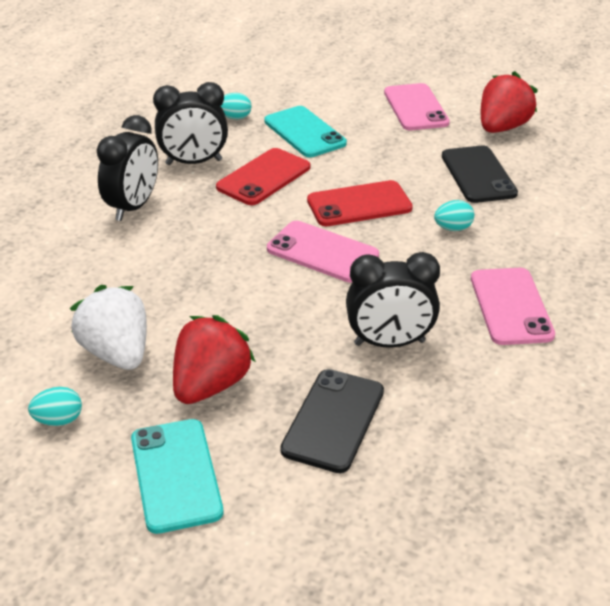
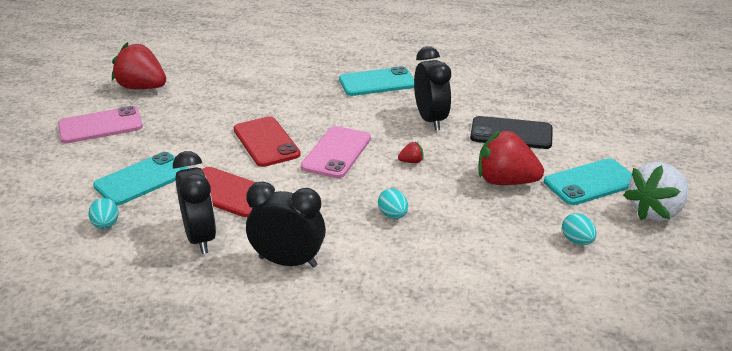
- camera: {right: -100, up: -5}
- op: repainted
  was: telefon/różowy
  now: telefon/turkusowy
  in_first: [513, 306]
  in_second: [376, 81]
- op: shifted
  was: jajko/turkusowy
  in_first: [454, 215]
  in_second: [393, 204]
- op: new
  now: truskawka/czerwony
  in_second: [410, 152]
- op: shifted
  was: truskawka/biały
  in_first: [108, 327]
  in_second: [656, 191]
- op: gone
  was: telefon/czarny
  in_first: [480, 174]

THE PROBLEM: Write out the data in full and exactly as given, though without the images.

THE COMPLETED TASK:
- camera: {right: -100, up: -5}
- op: repainted
  was: telefon/różowy
  now: telefon/turkusowy
  in_first: [513, 306]
  in_second: [376, 81]
- op: shifted
  was: jajko/turkusowy
  in_first: [454, 215]
  in_second: [393, 204]
- op: new
  now: truskawka/czerwony
  in_second: [410, 152]
- op: shifted
  was: truskawka/biały
  in_first: [108, 327]
  in_second: [656, 191]
- op: gone
  was: telefon/czarny
  in_first: [480, 174]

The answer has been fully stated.